**EXERCISE BRIEF:** Nothing but an exact reproduction of the records, pictures excluded, should be returned.

====== PROVIDED MATERIAL

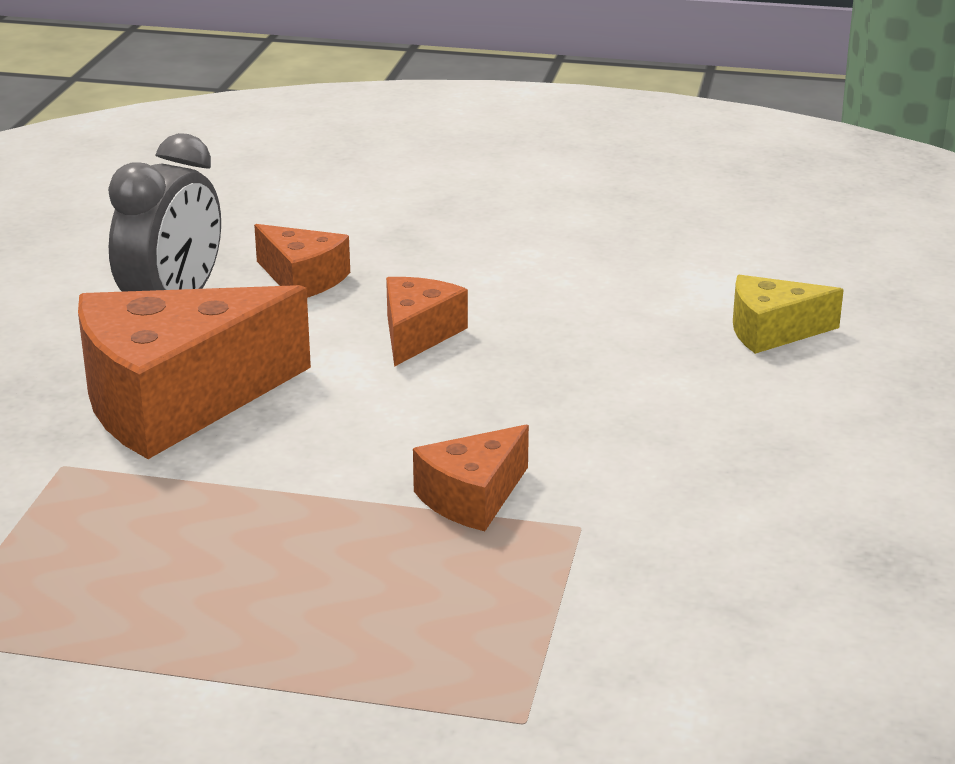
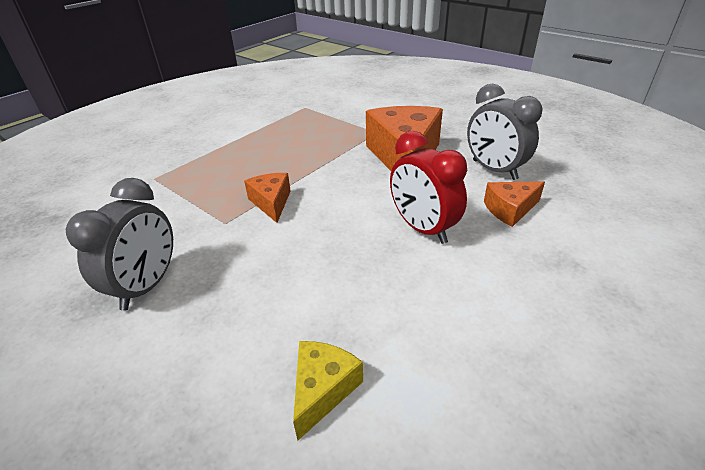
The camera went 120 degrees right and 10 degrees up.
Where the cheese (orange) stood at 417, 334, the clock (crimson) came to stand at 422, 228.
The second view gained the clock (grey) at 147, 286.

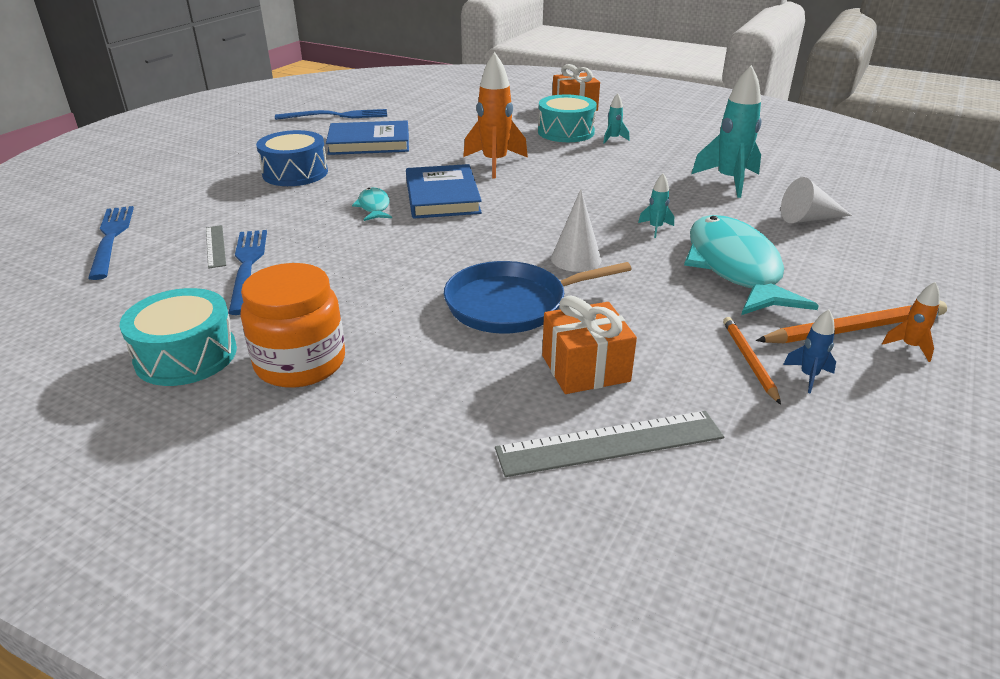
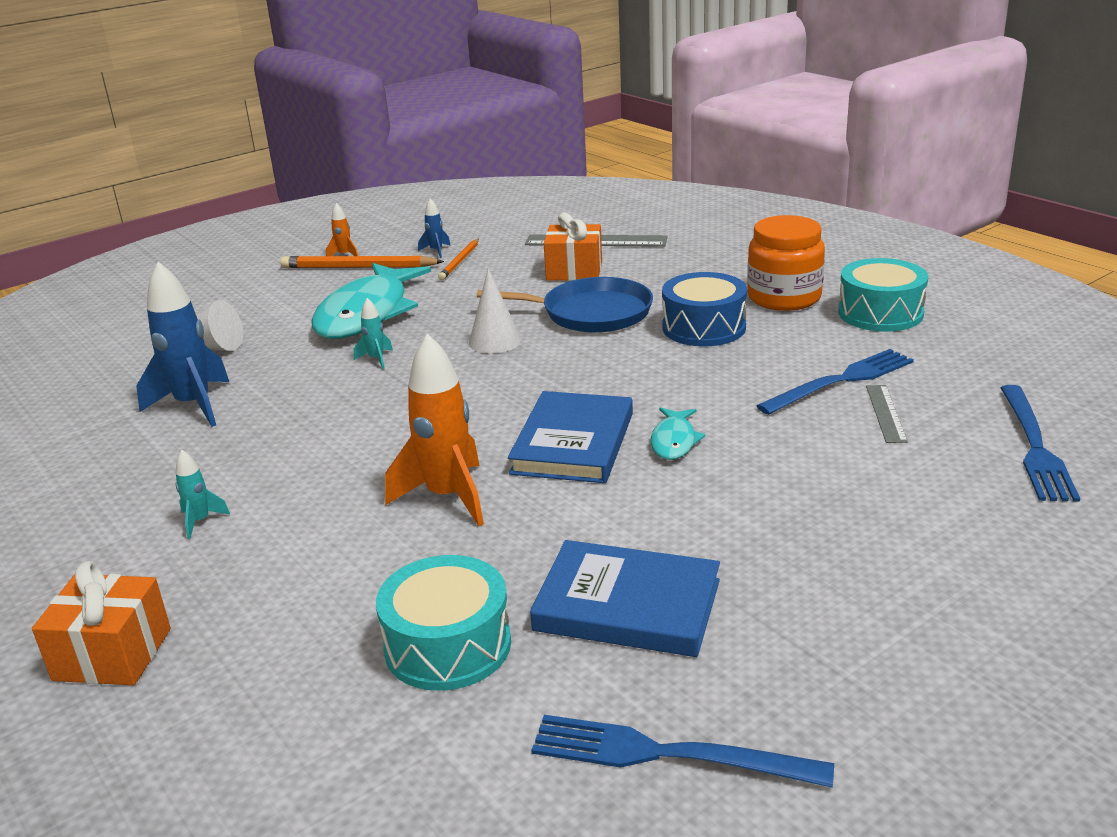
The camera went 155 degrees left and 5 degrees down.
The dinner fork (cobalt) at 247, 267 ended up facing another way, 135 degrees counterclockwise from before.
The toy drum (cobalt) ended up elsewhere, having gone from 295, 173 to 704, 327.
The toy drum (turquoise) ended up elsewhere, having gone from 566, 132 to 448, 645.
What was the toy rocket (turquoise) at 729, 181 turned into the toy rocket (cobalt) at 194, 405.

============

**TASK RESULT:**
The camera went 120 degrees right and 10 degrees up.
Where the cheese (orange) stood at 417, 334, the clock (crimson) came to stand at 422, 228.
The second view gained the clock (grey) at 147, 286.

The camera went 155 degrees left and 5 degrees down.
The dinner fork (cobalt) at 247, 267 ended up facing another way, 135 degrees counterclockwise from before.
The toy drum (cobalt) ended up elsewhere, having gone from 295, 173 to 704, 327.
The toy drum (turquoise) ended up elsewhere, having gone from 566, 132 to 448, 645.
What was the toy rocket (turquoise) at 729, 181 turned into the toy rocket (cobalt) at 194, 405.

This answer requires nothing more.